Stated goal -> Reproduce the following lines verbatim, keeping every character, space, and blank line unchanged.

Records provided ->
-*-

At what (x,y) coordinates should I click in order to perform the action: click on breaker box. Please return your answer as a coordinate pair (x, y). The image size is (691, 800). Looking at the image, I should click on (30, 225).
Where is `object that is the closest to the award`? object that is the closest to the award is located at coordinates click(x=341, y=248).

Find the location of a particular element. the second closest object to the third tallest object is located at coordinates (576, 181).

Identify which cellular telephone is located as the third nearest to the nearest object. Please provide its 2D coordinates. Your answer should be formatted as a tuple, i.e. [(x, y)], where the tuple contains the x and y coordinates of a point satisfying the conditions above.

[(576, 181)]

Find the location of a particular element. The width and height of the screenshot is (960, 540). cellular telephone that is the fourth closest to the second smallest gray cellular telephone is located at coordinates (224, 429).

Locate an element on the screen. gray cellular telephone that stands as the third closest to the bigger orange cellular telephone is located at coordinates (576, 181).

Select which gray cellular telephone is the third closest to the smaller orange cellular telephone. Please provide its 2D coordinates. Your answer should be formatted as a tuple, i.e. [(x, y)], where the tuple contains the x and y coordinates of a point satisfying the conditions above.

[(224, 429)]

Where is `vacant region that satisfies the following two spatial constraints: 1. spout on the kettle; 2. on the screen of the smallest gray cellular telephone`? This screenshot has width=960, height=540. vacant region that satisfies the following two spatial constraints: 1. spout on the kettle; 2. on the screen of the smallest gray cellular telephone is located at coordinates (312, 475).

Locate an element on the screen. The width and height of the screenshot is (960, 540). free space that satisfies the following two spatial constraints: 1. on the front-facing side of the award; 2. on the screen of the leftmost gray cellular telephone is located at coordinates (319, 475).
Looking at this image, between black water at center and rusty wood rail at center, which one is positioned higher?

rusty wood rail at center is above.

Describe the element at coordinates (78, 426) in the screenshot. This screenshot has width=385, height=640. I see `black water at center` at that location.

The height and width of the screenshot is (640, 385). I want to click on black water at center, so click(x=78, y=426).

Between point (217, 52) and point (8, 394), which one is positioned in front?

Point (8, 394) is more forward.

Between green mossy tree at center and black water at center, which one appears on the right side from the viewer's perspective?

-*-

Correct answer ->
At what (x,y) coordinates should I click in order to perform the action: click on breaker box. Please return your answer as a coordinate pair (x, y). The image size is (691, 800). Looking at the image, I should click on (30, 225).
Where is `object that is the closest to the award`? object that is the closest to the award is located at coordinates click(x=341, y=248).

Find the location of a particular element. the second closest object to the third tallest object is located at coordinates (576, 181).

Identify which cellular telephone is located as the third nearest to the nearest object. Please provide its 2D coordinates. Your answer should be formatted as a tuple, i.e. [(x, y)], where the tuple contains the x and y coordinates of a point satisfying the conditions above.

[(576, 181)]

Find the location of a particular element. The width and height of the screenshot is (960, 540). cellular telephone that is the fourth closest to the second smallest gray cellular telephone is located at coordinates (224, 429).

Locate an element on the screen. gray cellular telephone that stands as the third closest to the bigger orange cellular telephone is located at coordinates (576, 181).

Select which gray cellular telephone is the third closest to the smaller orange cellular telephone. Please provide its 2D coordinates. Your answer should be formatted as a tuple, i.e. [(x, y)], where the tuple contains the x and y coordinates of a point satisfying the conditions above.

[(224, 429)]

Where is `vacant region that satisfies the following two spatial constraints: 1. spout on the kettle; 2. on the screen of the smallest gray cellular telephone`? This screenshot has width=960, height=540. vacant region that satisfies the following two spatial constraints: 1. spout on the kettle; 2. on the screen of the smallest gray cellular telephone is located at coordinates (312, 475).

Locate an element on the screen. The width and height of the screenshot is (960, 540). free space that satisfies the following two spatial constraints: 1. on the front-facing side of the award; 2. on the screen of the leftmost gray cellular telephone is located at coordinates (319, 475).
Looking at this image, between black water at center and rusty wood rail at center, which one is positioned higher?

rusty wood rail at center is above.

Describe the element at coordinates (78, 426) in the screenshot. This screenshot has width=385, height=640. I see `black water at center` at that location.

The height and width of the screenshot is (640, 385). I want to click on black water at center, so click(x=78, y=426).

Between point (217, 52) and point (8, 394), which one is positioned in front?

Point (8, 394) is more forward.

Between green mossy tree at center and black water at center, which one appears on the right side from the viewer's perspective?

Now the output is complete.